# EXERCISE TASK
Report each line of the material below that contains the string "grace".

Records:
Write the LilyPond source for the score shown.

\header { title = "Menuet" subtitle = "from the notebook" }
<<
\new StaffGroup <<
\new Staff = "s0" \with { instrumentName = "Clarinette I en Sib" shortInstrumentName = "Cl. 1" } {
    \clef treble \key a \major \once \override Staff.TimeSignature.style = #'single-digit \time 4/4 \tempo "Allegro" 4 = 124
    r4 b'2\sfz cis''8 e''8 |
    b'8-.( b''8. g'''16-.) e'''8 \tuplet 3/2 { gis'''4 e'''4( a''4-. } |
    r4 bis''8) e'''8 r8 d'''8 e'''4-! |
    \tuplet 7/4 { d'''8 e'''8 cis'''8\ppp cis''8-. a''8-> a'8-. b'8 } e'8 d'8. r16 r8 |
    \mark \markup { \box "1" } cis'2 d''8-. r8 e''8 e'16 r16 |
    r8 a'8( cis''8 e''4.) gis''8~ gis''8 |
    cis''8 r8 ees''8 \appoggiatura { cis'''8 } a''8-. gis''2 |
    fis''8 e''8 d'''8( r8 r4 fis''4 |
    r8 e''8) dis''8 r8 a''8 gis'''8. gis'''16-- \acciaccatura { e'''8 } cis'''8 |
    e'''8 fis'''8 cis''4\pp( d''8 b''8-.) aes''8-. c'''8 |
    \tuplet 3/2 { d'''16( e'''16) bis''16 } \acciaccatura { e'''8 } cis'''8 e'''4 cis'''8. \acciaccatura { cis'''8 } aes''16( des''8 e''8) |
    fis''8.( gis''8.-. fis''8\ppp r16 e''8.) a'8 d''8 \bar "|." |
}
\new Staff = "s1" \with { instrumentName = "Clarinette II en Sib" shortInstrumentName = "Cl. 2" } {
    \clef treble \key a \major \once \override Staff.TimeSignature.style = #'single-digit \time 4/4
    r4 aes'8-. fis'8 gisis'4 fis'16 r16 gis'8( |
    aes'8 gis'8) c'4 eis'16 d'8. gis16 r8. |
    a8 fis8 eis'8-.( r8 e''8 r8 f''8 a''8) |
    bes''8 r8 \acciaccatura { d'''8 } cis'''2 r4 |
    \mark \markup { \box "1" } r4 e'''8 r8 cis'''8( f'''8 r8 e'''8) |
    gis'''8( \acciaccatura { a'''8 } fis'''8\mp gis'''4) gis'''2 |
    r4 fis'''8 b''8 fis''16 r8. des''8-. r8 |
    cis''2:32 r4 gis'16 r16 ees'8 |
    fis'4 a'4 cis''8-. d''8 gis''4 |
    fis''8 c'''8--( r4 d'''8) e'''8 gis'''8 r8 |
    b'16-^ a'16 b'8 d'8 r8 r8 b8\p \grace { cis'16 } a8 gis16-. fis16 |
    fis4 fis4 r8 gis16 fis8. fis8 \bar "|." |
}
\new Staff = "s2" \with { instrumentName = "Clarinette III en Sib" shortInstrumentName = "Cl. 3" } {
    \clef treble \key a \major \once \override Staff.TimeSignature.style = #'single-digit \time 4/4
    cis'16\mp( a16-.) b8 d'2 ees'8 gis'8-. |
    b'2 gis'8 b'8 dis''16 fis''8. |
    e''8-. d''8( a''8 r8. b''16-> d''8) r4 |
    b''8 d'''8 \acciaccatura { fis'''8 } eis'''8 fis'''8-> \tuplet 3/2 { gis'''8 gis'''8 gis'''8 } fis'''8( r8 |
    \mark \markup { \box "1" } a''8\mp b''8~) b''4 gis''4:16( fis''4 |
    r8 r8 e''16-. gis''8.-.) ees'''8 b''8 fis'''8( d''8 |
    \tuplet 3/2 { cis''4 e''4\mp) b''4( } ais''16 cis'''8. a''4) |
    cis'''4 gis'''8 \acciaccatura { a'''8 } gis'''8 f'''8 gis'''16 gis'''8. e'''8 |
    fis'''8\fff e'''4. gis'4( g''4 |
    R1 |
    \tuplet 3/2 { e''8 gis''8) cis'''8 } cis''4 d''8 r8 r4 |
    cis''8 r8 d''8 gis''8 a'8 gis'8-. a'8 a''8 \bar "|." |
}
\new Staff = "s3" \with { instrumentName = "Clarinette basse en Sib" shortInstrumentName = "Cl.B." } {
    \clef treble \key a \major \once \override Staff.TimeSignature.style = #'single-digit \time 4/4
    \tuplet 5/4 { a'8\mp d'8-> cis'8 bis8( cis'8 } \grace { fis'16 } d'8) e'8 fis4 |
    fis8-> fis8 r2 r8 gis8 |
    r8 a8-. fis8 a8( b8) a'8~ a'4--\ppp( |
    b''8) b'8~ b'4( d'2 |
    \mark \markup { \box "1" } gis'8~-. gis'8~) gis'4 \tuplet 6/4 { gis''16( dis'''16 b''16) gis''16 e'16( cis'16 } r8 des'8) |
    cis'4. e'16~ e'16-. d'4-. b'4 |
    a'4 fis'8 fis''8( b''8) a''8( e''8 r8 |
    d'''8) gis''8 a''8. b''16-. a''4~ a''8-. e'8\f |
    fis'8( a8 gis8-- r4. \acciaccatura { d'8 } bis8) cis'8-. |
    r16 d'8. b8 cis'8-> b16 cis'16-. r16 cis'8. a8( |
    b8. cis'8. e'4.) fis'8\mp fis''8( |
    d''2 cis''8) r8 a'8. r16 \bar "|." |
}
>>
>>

# WORKED SOLUTION
    b'16-^ a'16 b'8 d'8 r8 r8 b8\p \grace { cis'16 } a8 gis16-. fis16 |
    \tuplet 5/4 { a'8\mp d'8-> cis'8 bis8( cis'8 } \grace { fis'16 } d'8) e'8 fis4 |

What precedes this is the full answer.